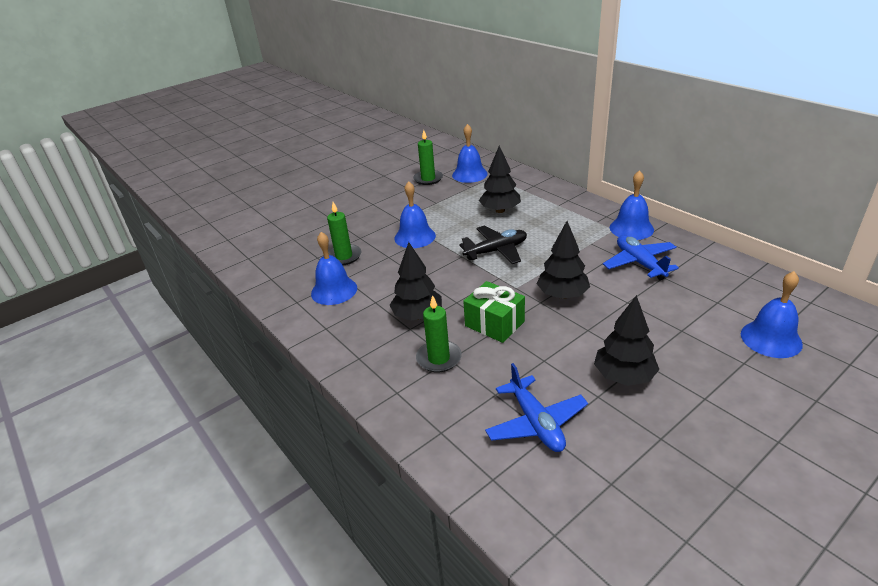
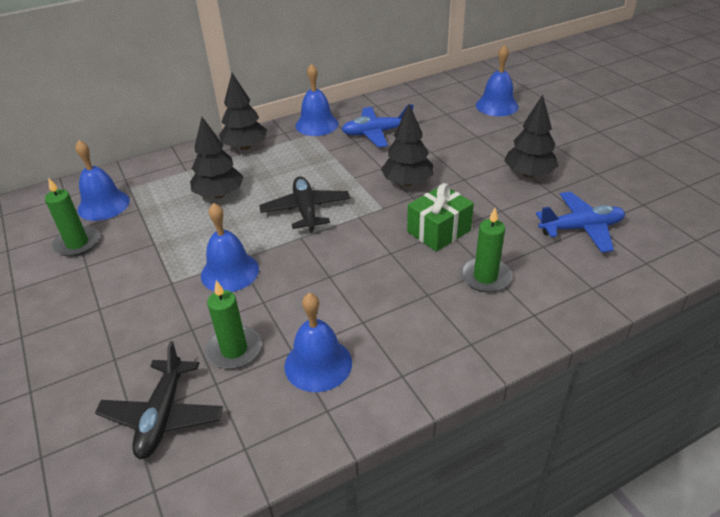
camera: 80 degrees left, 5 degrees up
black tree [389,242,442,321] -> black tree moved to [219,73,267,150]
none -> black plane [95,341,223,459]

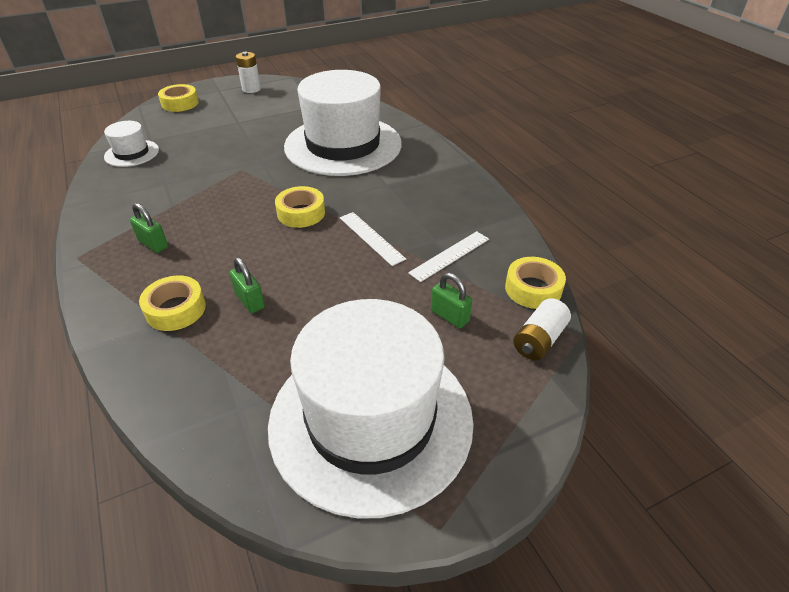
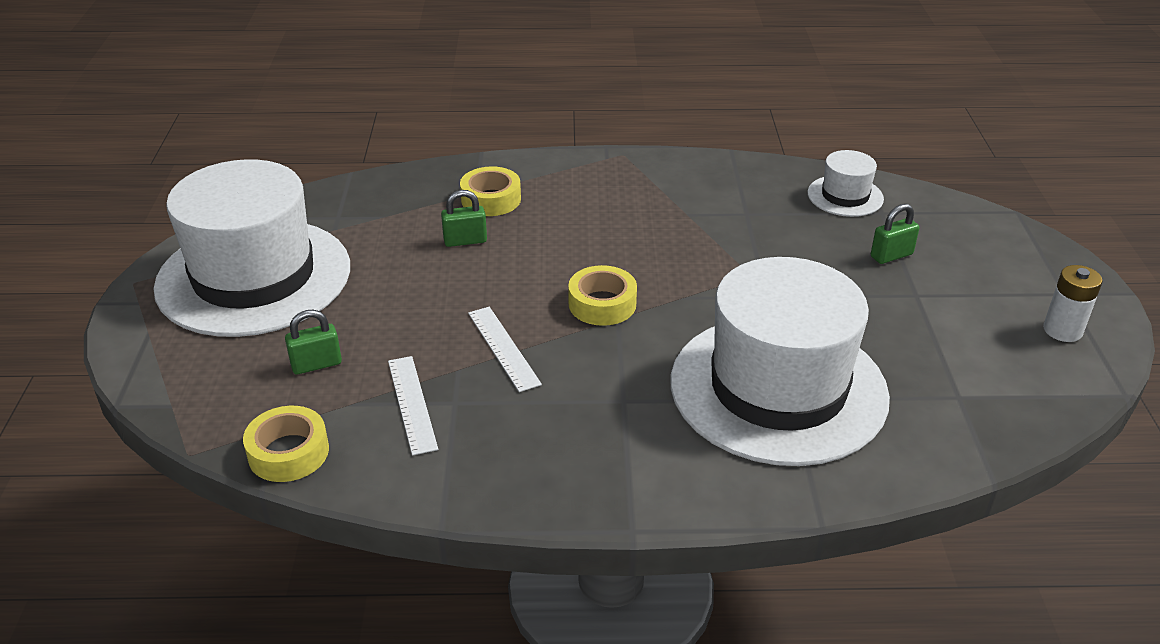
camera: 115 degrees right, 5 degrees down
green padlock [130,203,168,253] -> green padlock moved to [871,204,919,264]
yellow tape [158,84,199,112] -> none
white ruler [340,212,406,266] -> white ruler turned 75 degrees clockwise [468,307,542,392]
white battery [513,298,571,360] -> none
★ ★ ★ ★
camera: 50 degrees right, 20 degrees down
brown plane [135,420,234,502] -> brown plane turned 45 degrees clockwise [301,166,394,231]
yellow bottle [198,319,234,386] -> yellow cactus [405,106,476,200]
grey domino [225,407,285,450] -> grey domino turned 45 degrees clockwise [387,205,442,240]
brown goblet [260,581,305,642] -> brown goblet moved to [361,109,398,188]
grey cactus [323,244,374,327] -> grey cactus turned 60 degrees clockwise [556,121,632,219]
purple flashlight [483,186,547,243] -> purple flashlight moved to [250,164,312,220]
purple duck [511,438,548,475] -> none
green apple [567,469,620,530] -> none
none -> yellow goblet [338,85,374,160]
★ ★ ★ ★
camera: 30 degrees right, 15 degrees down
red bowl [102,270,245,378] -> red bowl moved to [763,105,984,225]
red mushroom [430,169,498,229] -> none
★ ★ ★ ★
### EXERCISE DESCRIPTION
What is the number of lines in the entries that include the string "brown"? Reply with that number alone.

### EXERCISE ANSWER
2